Collected data entries:
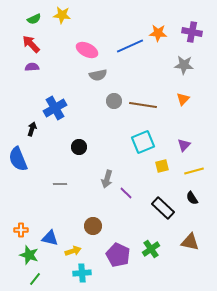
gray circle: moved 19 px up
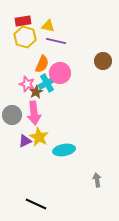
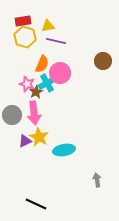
yellow triangle: rotated 24 degrees counterclockwise
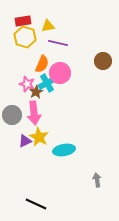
purple line: moved 2 px right, 2 px down
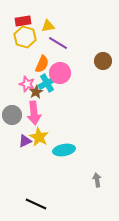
purple line: rotated 18 degrees clockwise
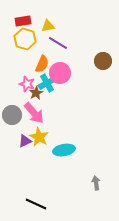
yellow hexagon: moved 2 px down
brown star: moved 1 px down
pink arrow: rotated 35 degrees counterclockwise
gray arrow: moved 1 px left, 3 px down
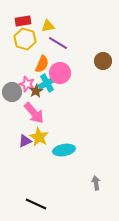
brown star: moved 2 px up
gray circle: moved 23 px up
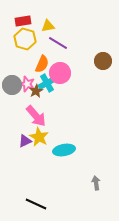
gray circle: moved 7 px up
pink arrow: moved 2 px right, 3 px down
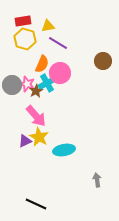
gray arrow: moved 1 px right, 3 px up
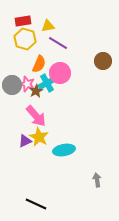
orange semicircle: moved 3 px left
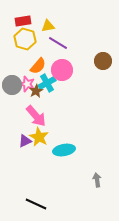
orange semicircle: moved 1 px left, 2 px down; rotated 18 degrees clockwise
pink circle: moved 2 px right, 3 px up
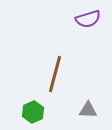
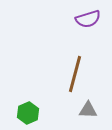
brown line: moved 20 px right
green hexagon: moved 5 px left, 1 px down
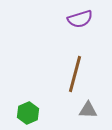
purple semicircle: moved 8 px left
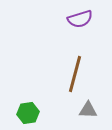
green hexagon: rotated 15 degrees clockwise
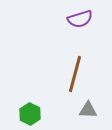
green hexagon: moved 2 px right, 1 px down; rotated 25 degrees counterclockwise
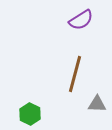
purple semicircle: moved 1 px right, 1 px down; rotated 15 degrees counterclockwise
gray triangle: moved 9 px right, 6 px up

### Your objective
Reproduce every line of the entries above verbatim, omitting the picture lines.

### Output for this exercise
gray circle: moved 19 px up
yellow triangle: rotated 24 degrees counterclockwise
purple line: moved 2 px right, 2 px down
purple line: rotated 18 degrees clockwise
yellow hexagon: moved 2 px down
brown star: moved 1 px down
pink arrow: rotated 35 degrees counterclockwise
gray arrow: moved 1 px left, 3 px down
brown star: moved 2 px up
gray circle: moved 23 px up
gray circle: moved 7 px up
pink arrow: moved 2 px right, 3 px down
gray arrow: moved 1 px right, 3 px up
orange semicircle: moved 3 px left
orange semicircle: moved 1 px left, 2 px down; rotated 18 degrees clockwise
pink circle: moved 2 px right, 3 px up
brown line: moved 20 px right
green hexagon: moved 5 px left, 1 px down
purple semicircle: moved 8 px left
green hexagon: rotated 15 degrees clockwise
green hexagon: moved 2 px right, 1 px down; rotated 25 degrees counterclockwise
purple semicircle: moved 1 px right, 1 px down; rotated 15 degrees counterclockwise
gray triangle: moved 9 px right, 6 px up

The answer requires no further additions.